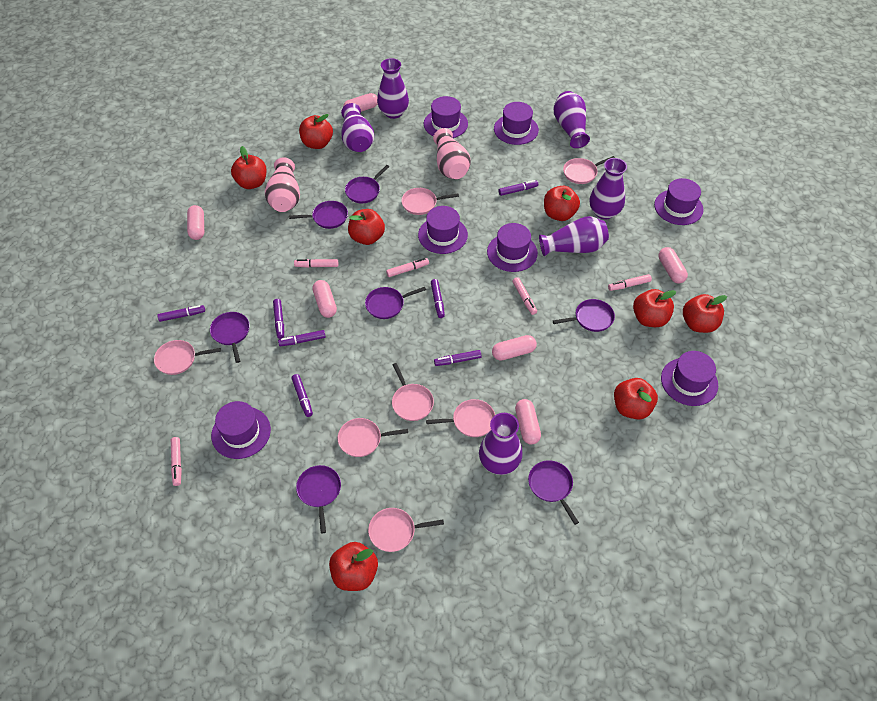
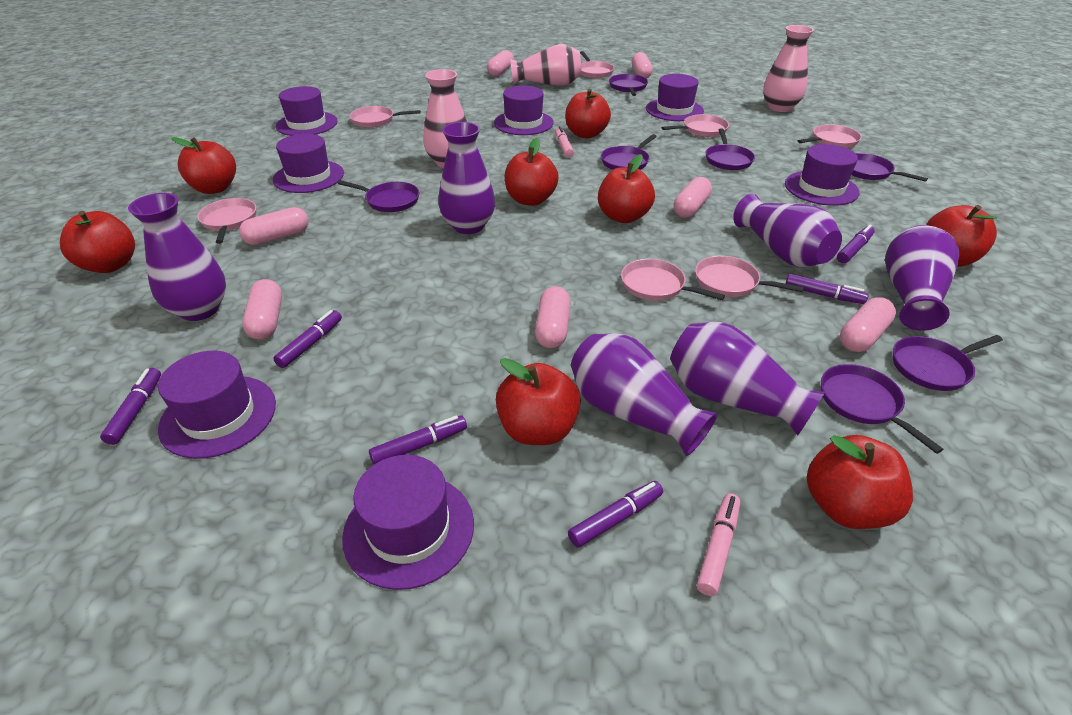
pink capsule: 6 -> 7
pink marker: 5 -> 2
pink vase: 2 -> 3
purple marker: 7 -> 6

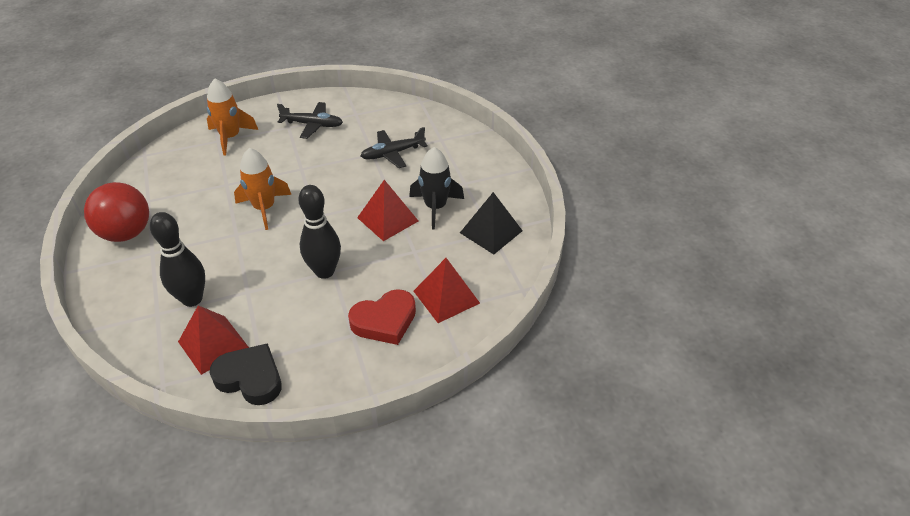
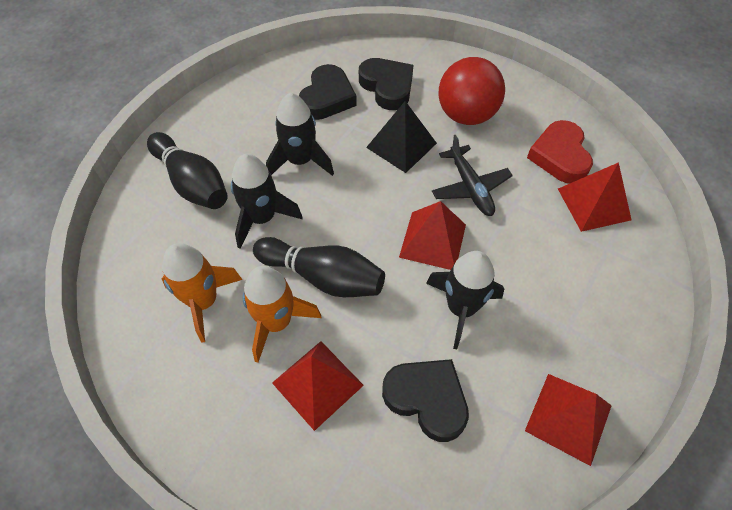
black heart: 1 -> 3
black plane: 2 -> 1
black rocket: 1 -> 3
red pyramid: 3 -> 4

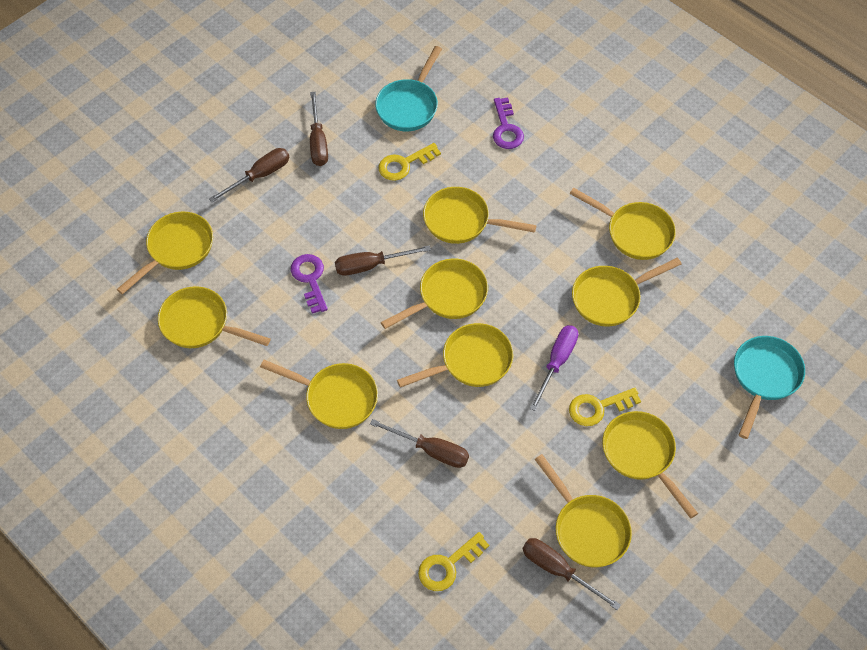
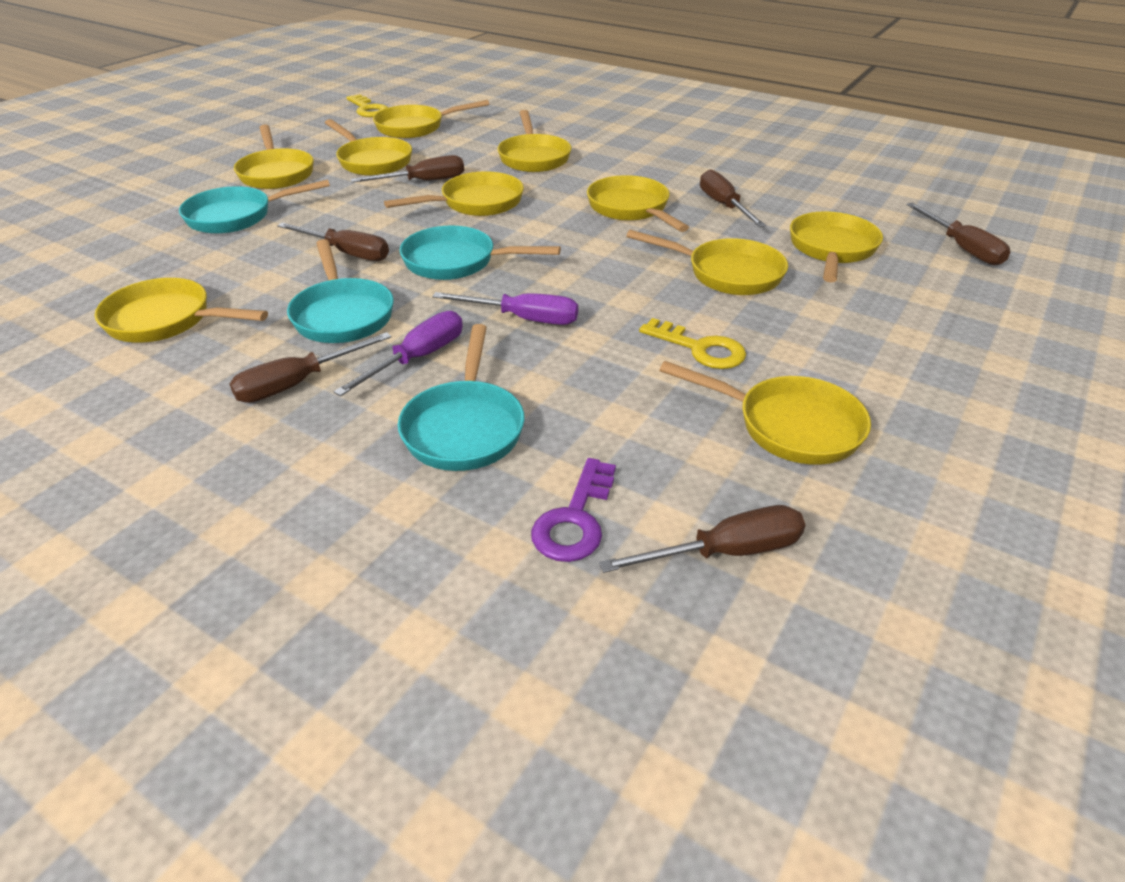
brown screwdriver: 5 -> 6
purple key: 2 -> 1
purple screwdriver: 1 -> 2
turquoise pan: 2 -> 4
yellow key: 3 -> 2

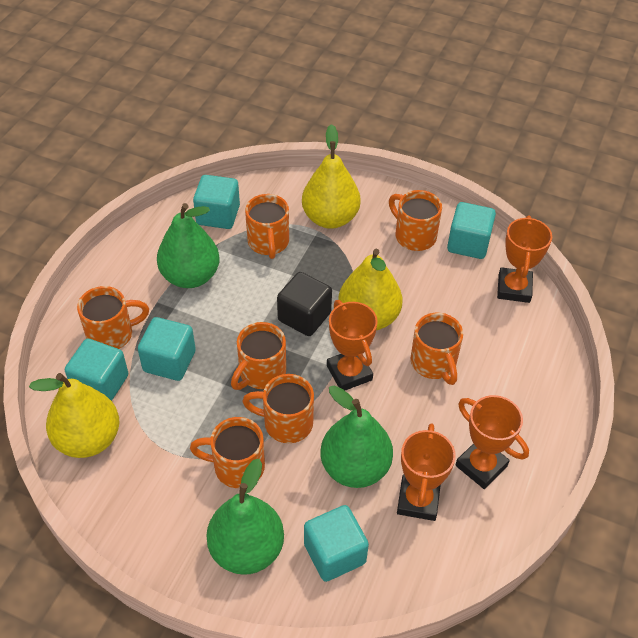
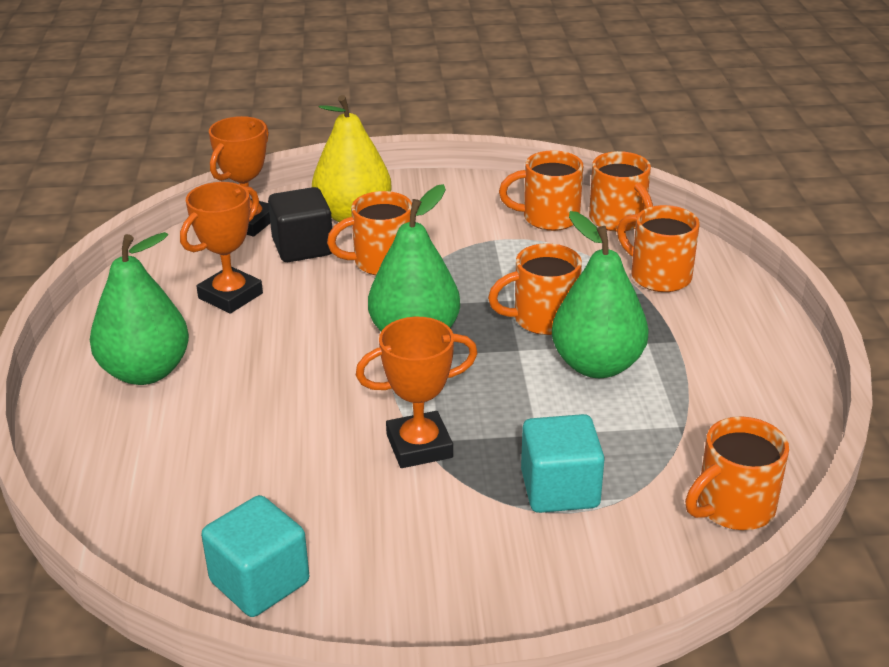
orange mug: 7 -> 6
orange trophy: 4 -> 3
turquoise cube: 5 -> 2
yellow pear: 3 -> 1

· · · · · · ·

(Exercise details):
Starting with the line that contains "black heart: 1 -> 3", reproduce every line to the end of the material above, both end lines included, exactly and with no pictures.

(Response to this task):
black heart: 1 -> 3
black plane: 2 -> 1
black rocket: 1 -> 3
red pyramid: 3 -> 4

brown screwdriver: 5 -> 6
purple key: 2 -> 1
purple screwdriver: 1 -> 2
turquoise pan: 2 -> 4
yellow key: 3 -> 2

orange mug: 7 -> 6
orange trophy: 4 -> 3
turquoise cube: 5 -> 2
yellow pear: 3 -> 1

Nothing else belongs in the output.